Requirement | Write out each of the following items exactly as it appears, line for line.

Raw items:
* START *
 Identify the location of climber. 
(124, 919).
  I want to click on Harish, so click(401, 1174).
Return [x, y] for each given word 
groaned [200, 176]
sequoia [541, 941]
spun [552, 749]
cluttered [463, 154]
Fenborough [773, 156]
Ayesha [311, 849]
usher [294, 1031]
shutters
* END *
Result for this task |
 Identify the location of climber. 
(124, 919).
  I want to click on Harish, so click(401, 1174).
Return [x, y] for each given word 
groaned [200, 176]
sequoia [541, 941]
spun [552, 749]
cluttered [463, 154]
Fenborough [773, 156]
Ayesha [311, 849]
usher [294, 1031]
shutters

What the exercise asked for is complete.